Task directions: Every entry is to be transcribed as it stands. Images stay out.

Excerpted records:
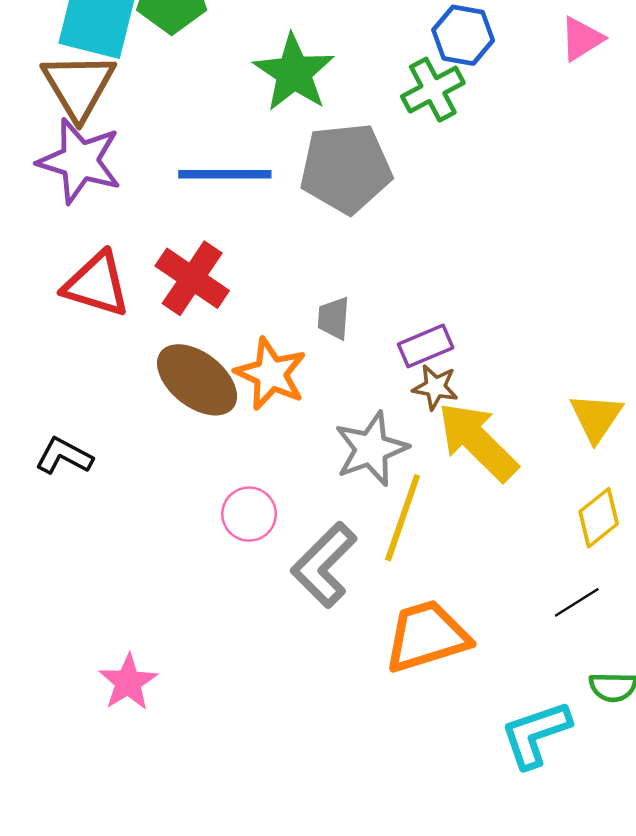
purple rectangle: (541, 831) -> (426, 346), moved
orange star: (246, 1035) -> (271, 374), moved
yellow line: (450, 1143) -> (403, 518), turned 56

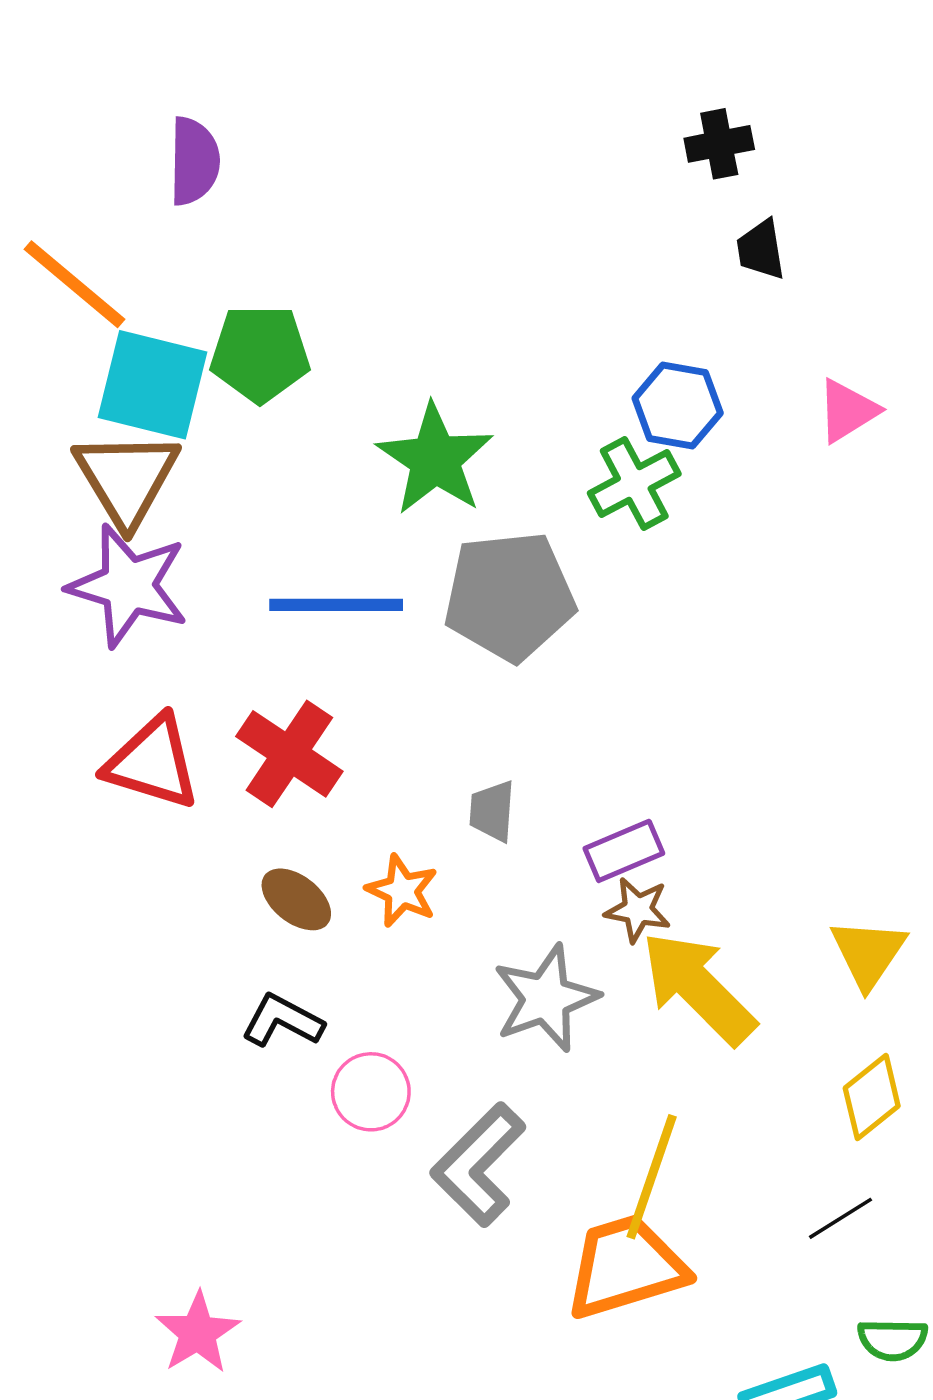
orange star: (271, 374) -> (402, 891), size x0.7
brown ellipse: (197, 380) -> (296, 899), size x0.6
black L-shape: (64, 456) -> (282, 1021), moved
yellow line: (403, 518) -> (652, 1177), moved

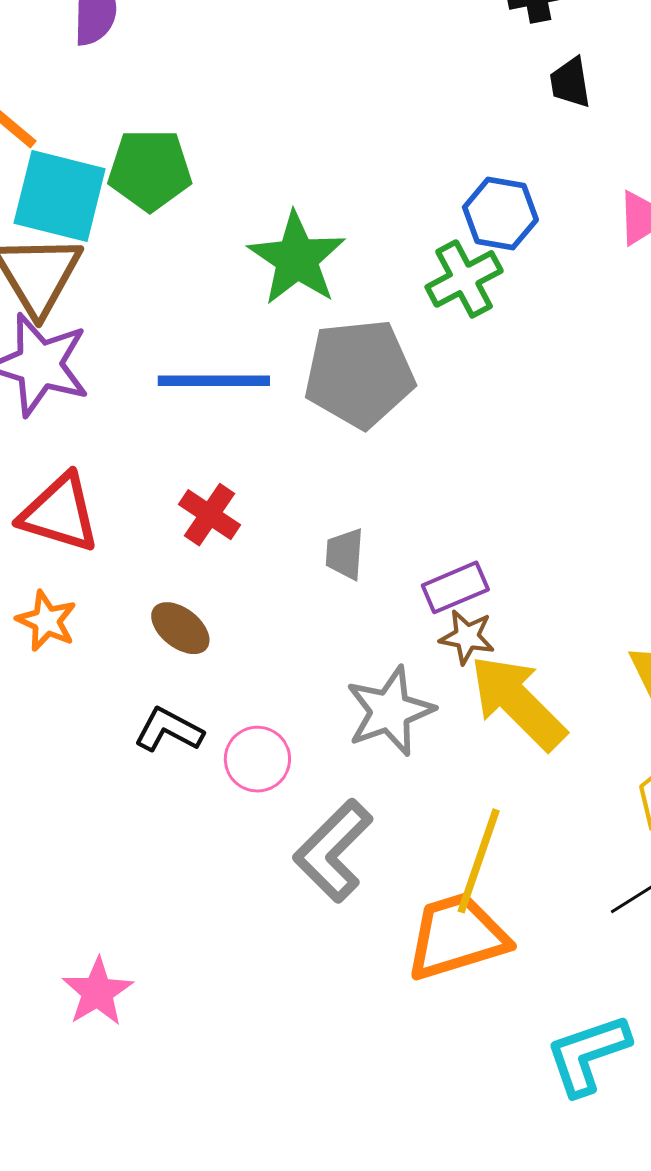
red cross: (289, 754) -> (209, 515), moved, size x0.7
orange star: (402, 891) -> (47, 621), moved
pink circle: (371, 1092) -> (257, 759), moved

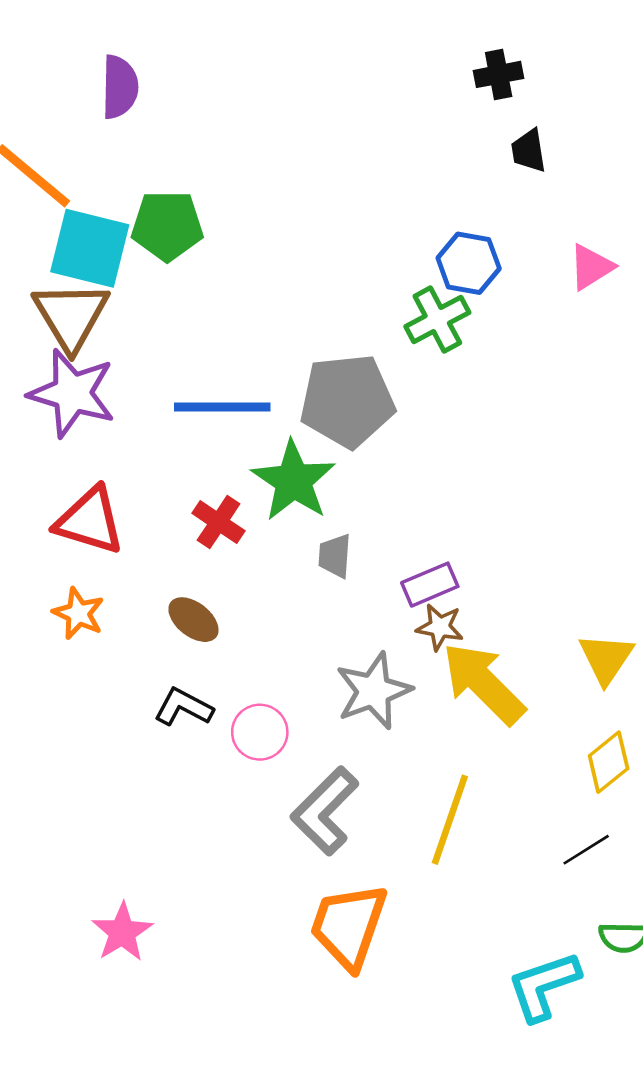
green star: (297, 259) -> (294, 481), moved
orange trapezoid: (457, 937) -> (349, 926), moved, turned -54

Solution for this task:
purple rectangle: (541, 831) -> (426, 346), moved
orange star: (246, 1035) -> (271, 374), moved
yellow line: (450, 1143) -> (403, 518), turned 56

orange star: (271, 374) -> (402, 891), size x0.7
brown ellipse: (197, 380) -> (296, 899), size x0.6
black L-shape: (64, 456) -> (282, 1021), moved
yellow line: (403, 518) -> (652, 1177), moved

red cross: (289, 754) -> (209, 515), moved, size x0.7
orange star: (402, 891) -> (47, 621), moved
pink circle: (371, 1092) -> (257, 759), moved

green star: (297, 259) -> (294, 481), moved
orange trapezoid: (457, 937) -> (349, 926), moved, turned -54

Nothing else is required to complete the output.